* Material supplied *
=== Begin Enclosure ===

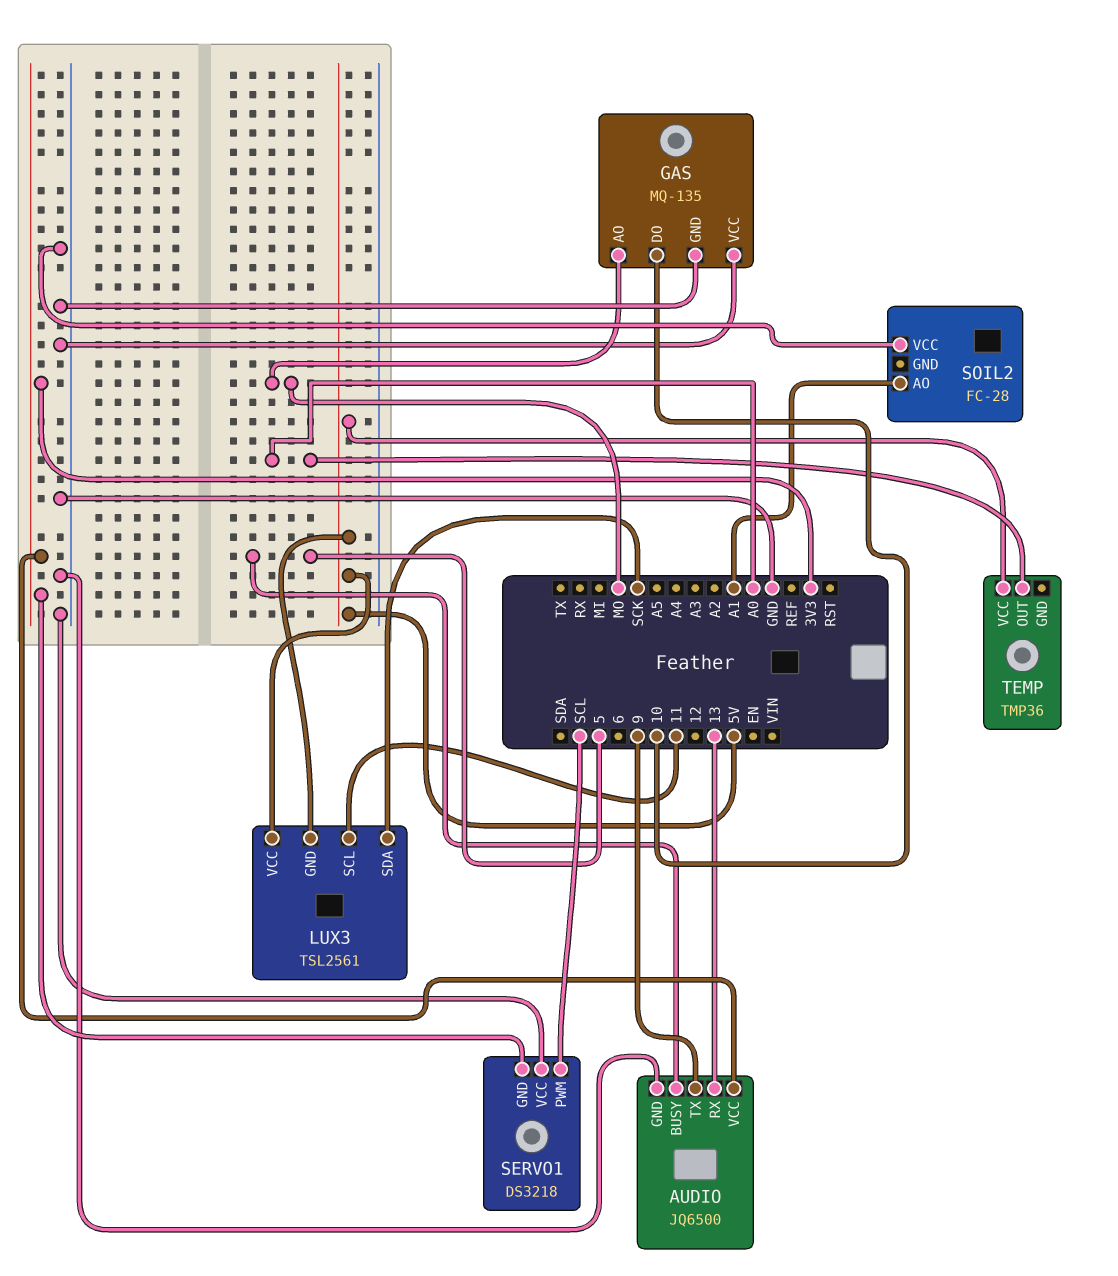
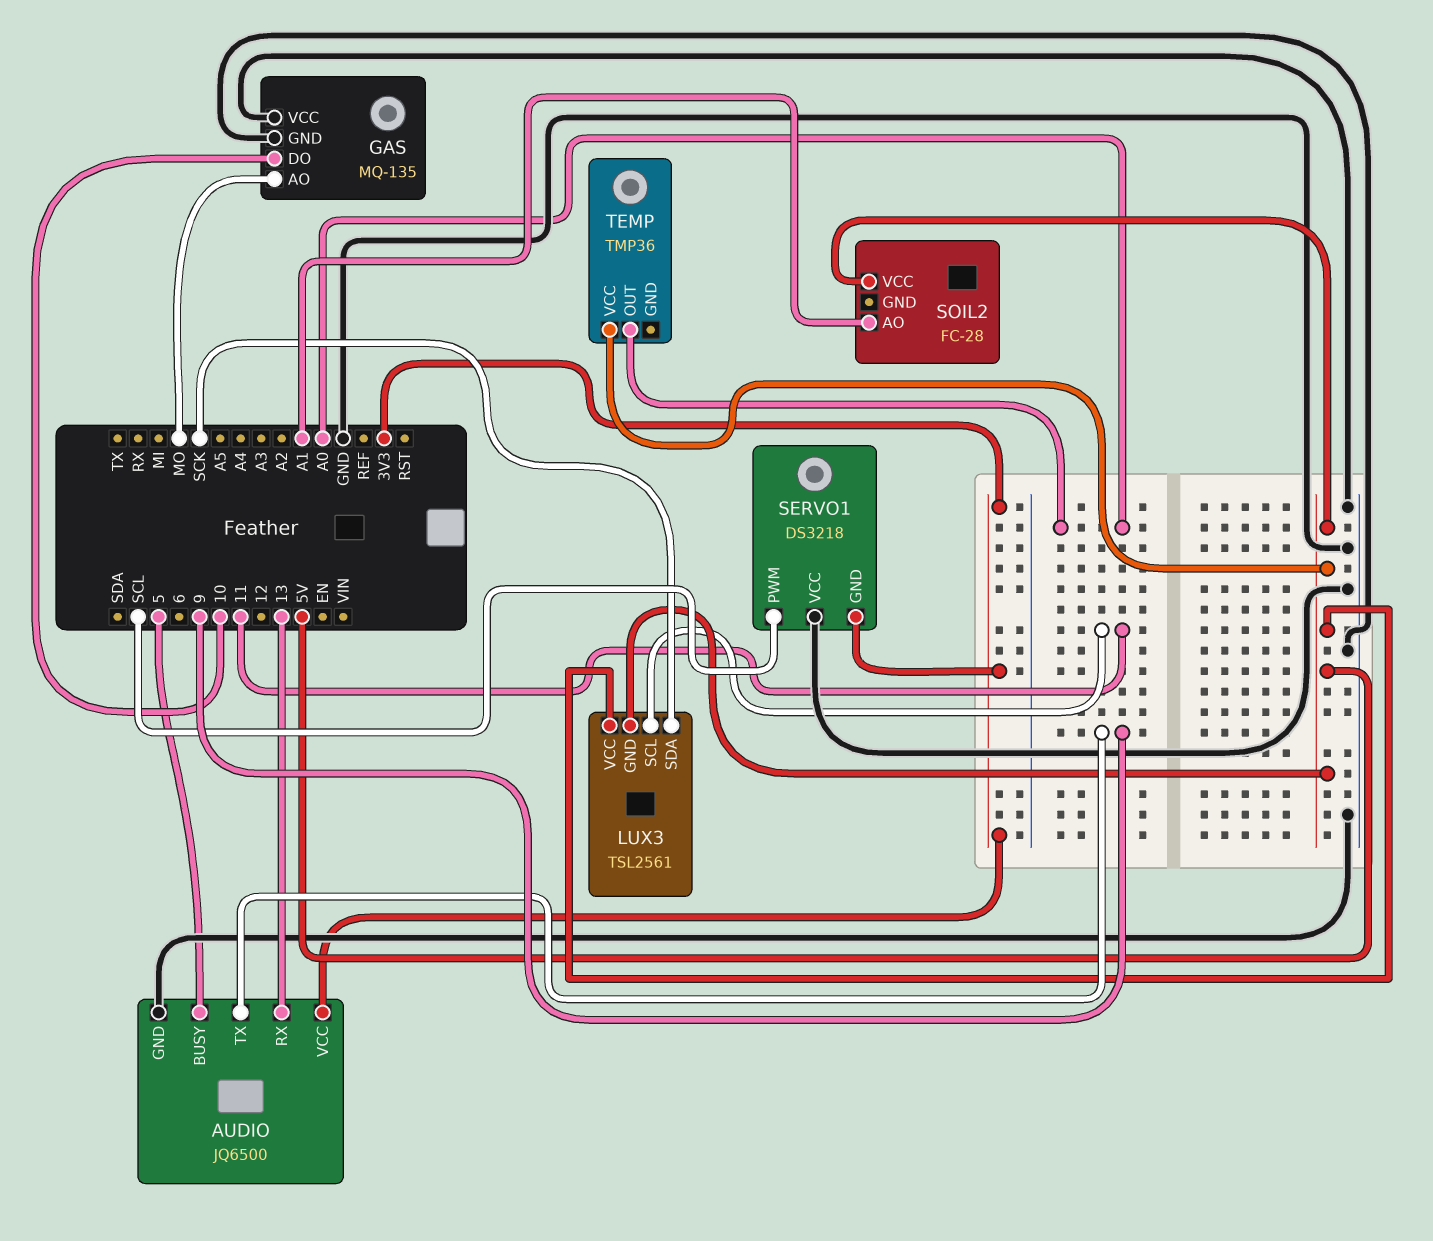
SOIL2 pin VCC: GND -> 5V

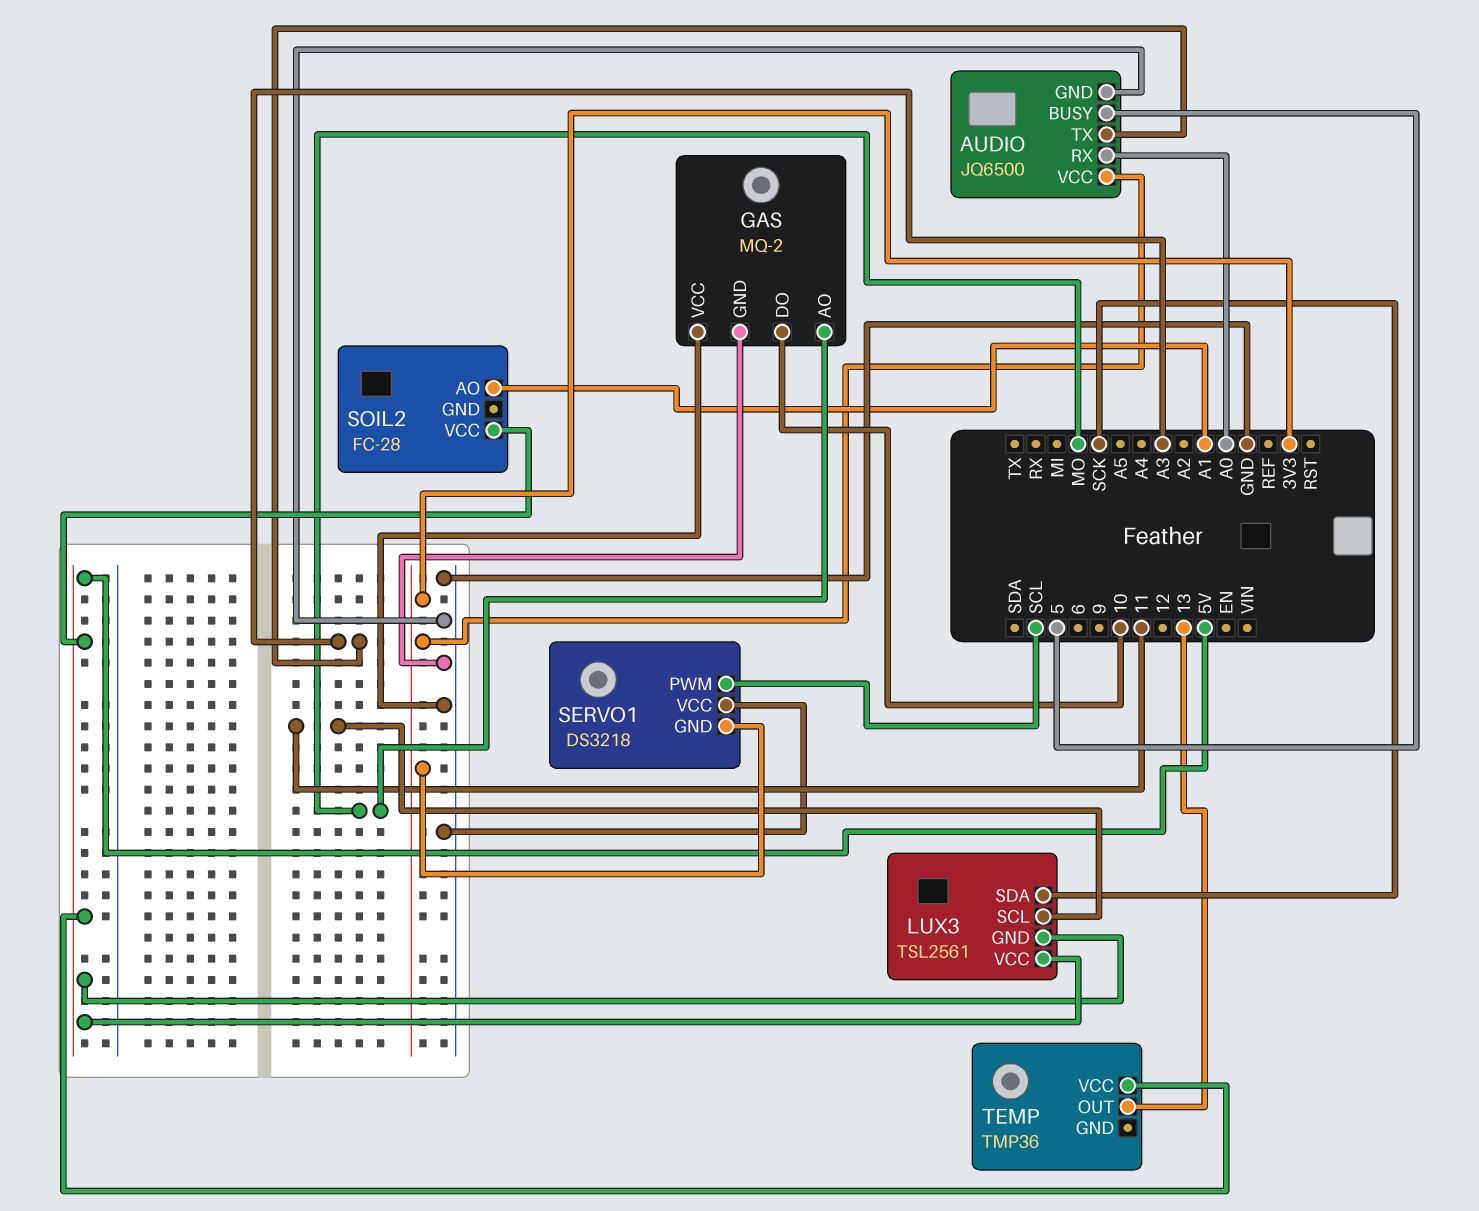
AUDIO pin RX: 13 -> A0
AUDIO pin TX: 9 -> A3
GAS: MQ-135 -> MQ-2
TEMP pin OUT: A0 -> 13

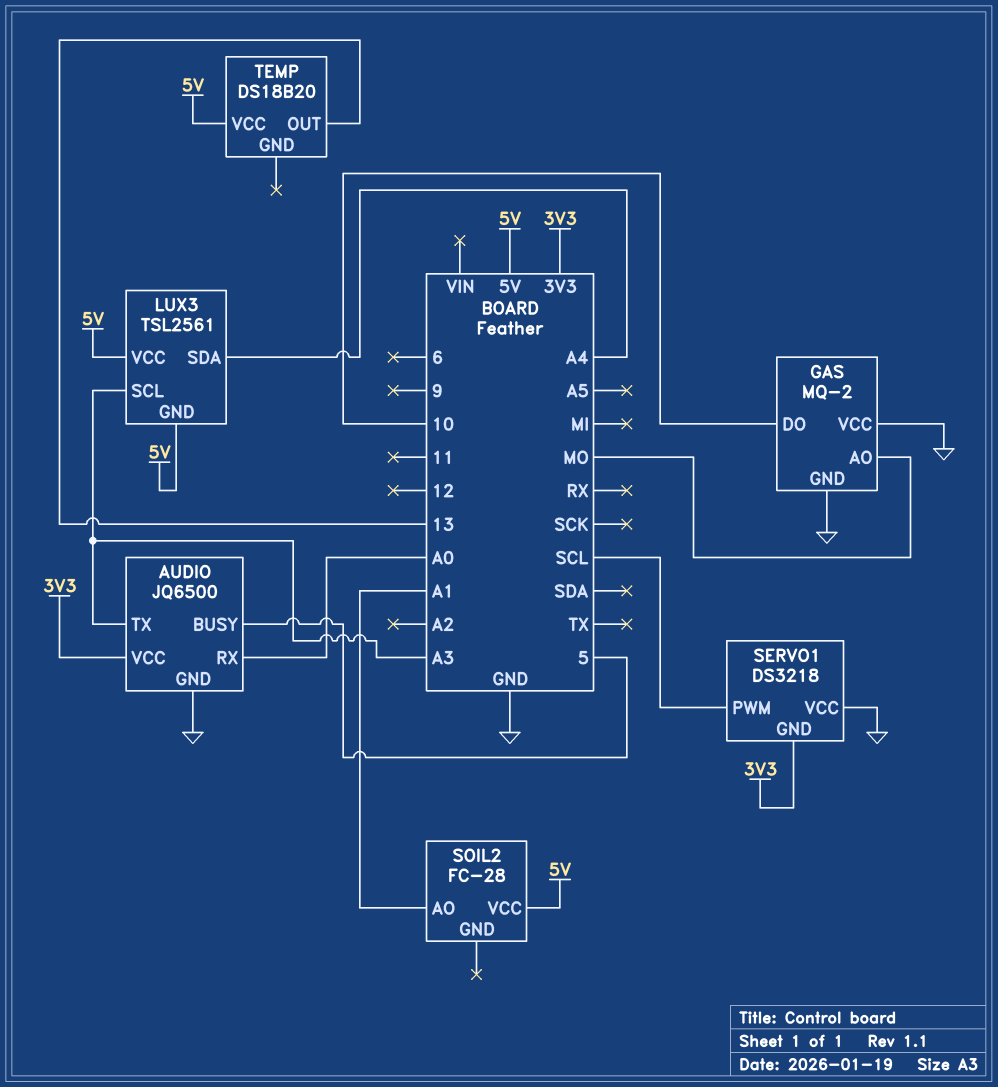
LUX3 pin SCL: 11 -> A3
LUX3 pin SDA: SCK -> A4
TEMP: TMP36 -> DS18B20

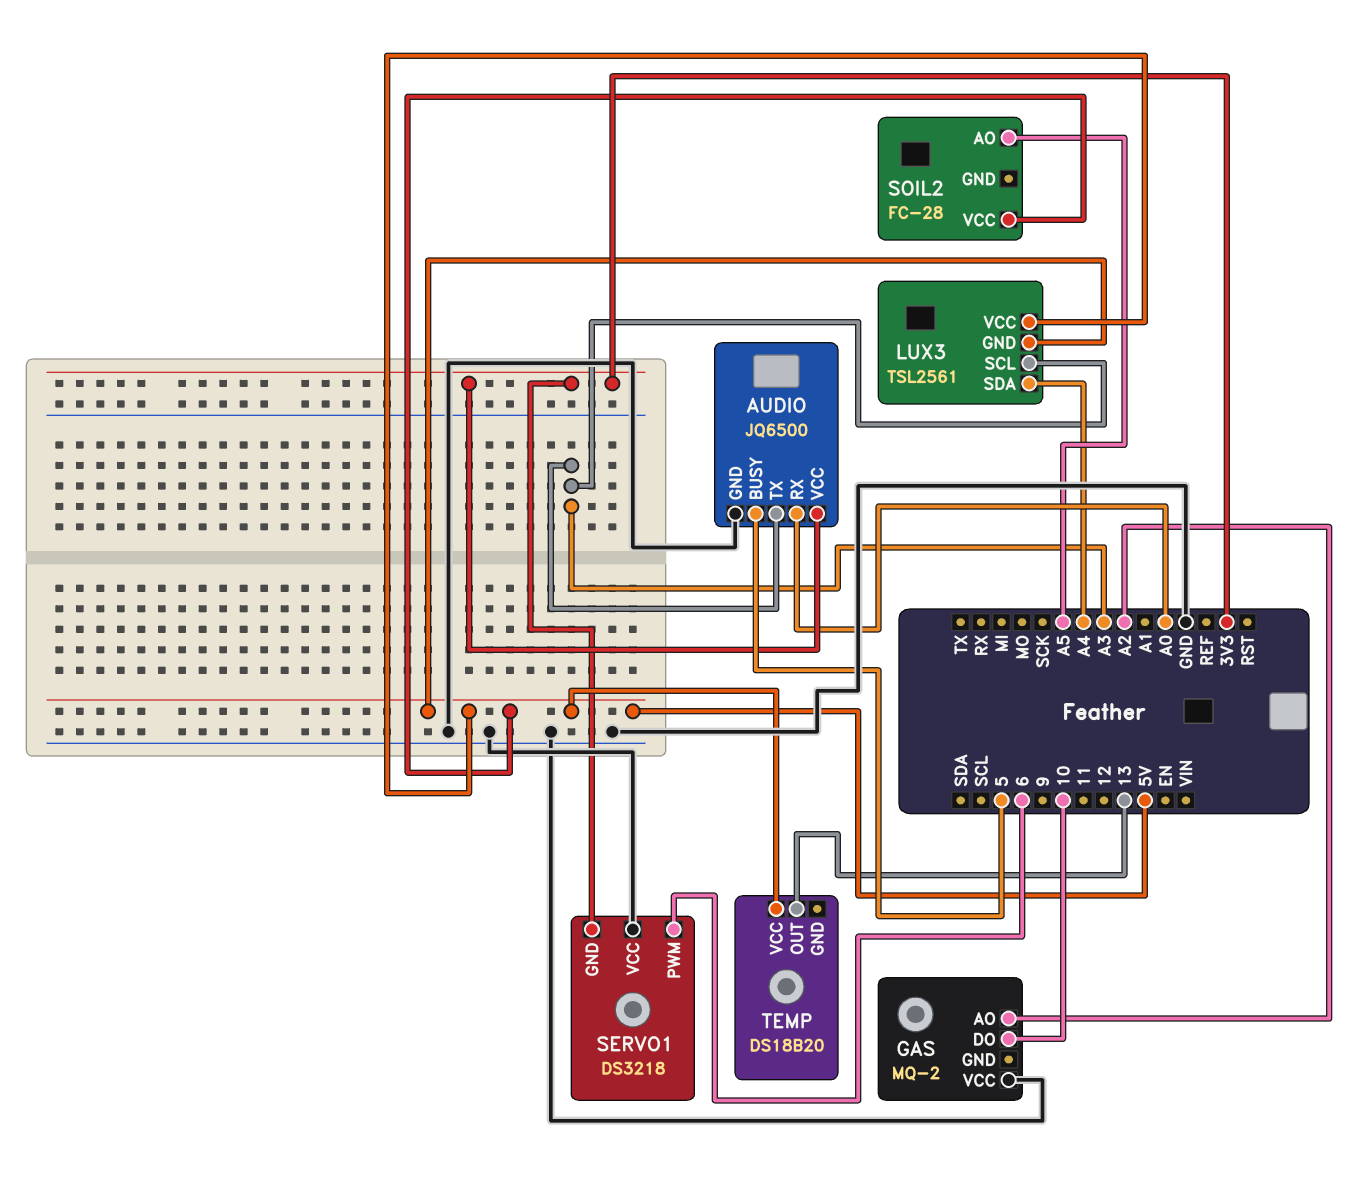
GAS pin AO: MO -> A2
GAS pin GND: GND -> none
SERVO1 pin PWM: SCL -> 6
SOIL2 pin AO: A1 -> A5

=== End Enclosure ===
=== Begin Enclosure ===

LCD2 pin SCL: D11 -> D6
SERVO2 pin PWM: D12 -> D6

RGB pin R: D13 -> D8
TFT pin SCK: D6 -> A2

=== End Enclosure ===

* Brief *
Where a line of the entries contains the word "TEMP", copy that line.

* Written response *
TEMP pin OUT: A0 -> 13
TEMP: TMP36 -> DS18B20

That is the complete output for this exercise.